### Activity
Without pictures, return the lines from the one containing "black dice: 3 -> 6" through the last line of the data below, exactly.

### Excerpted records
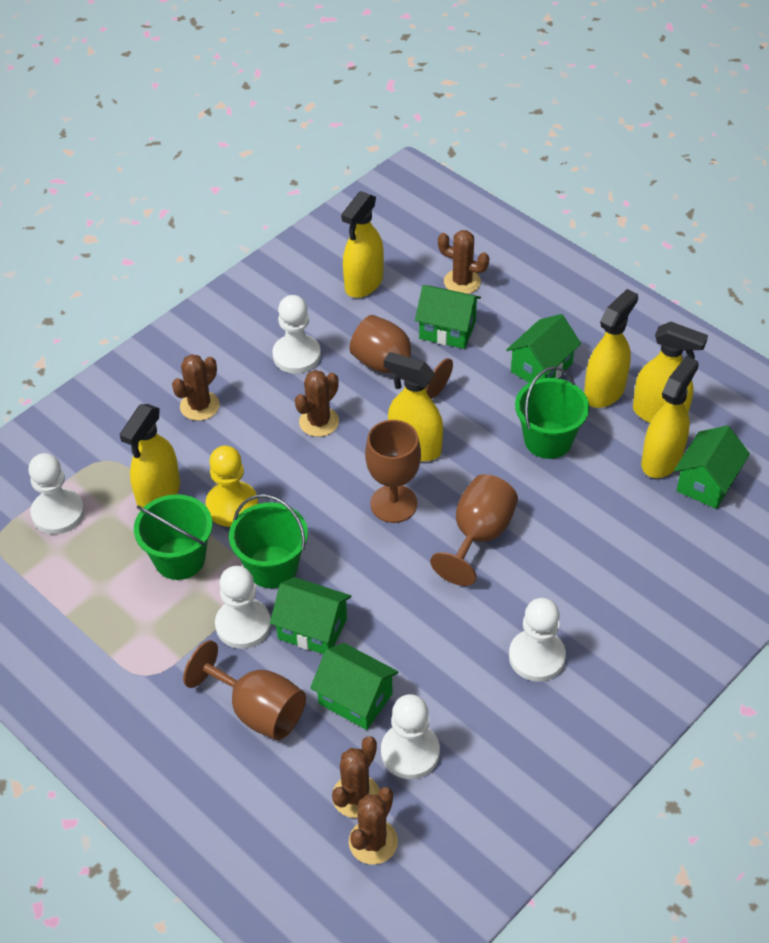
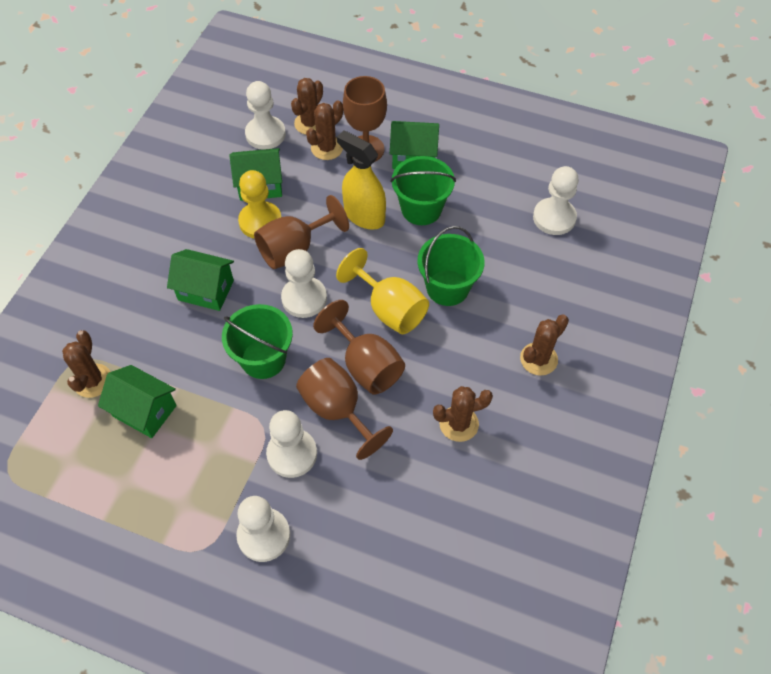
green house: 5 -> 4
yellow goblet: 0 -> 1
yellow spray bottle: 6 -> 1

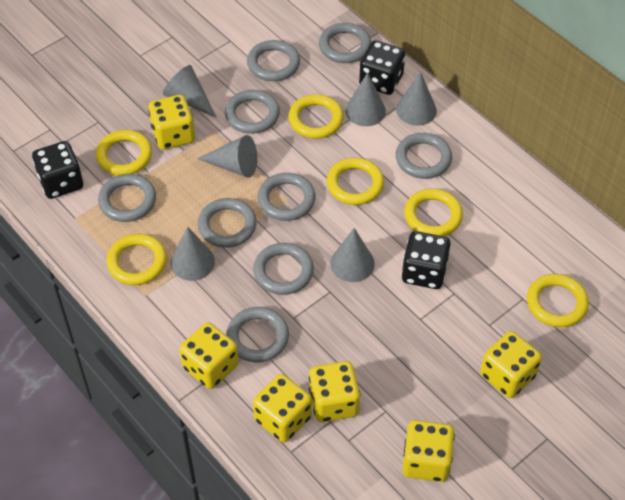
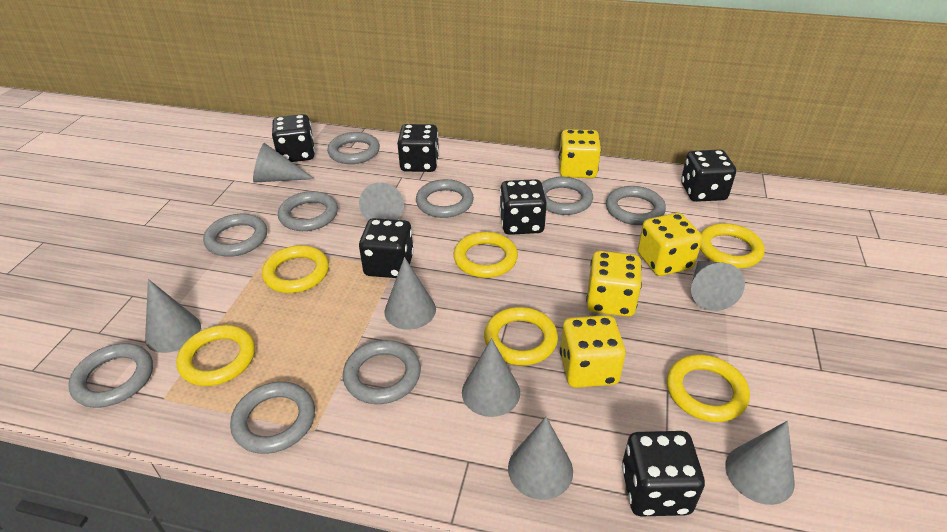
black dice: 3 -> 6
grey cone: 6 -> 8
yellow dice: 6 -> 4

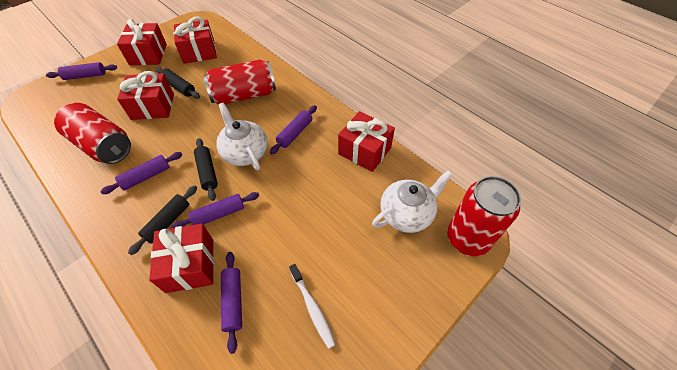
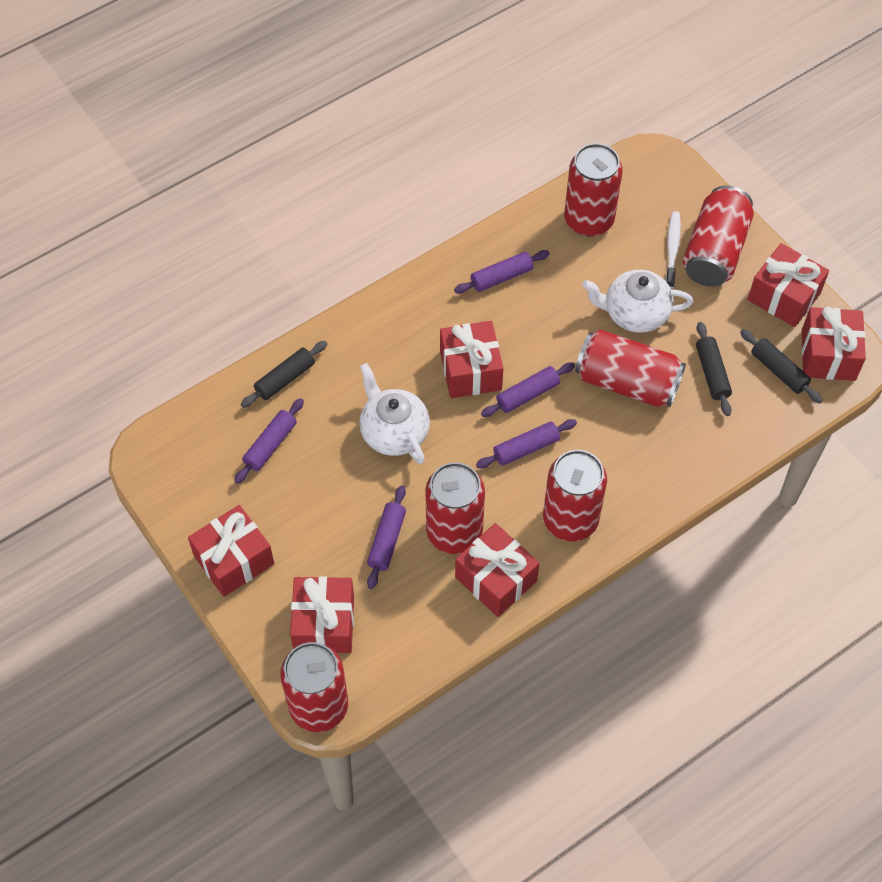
red can: 3 -> 6
red gift: 5 -> 6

### Worked solution
black dice: 3 -> 6
grey cone: 6 -> 8
yellow dice: 6 -> 4

red can: 3 -> 6
red gift: 5 -> 6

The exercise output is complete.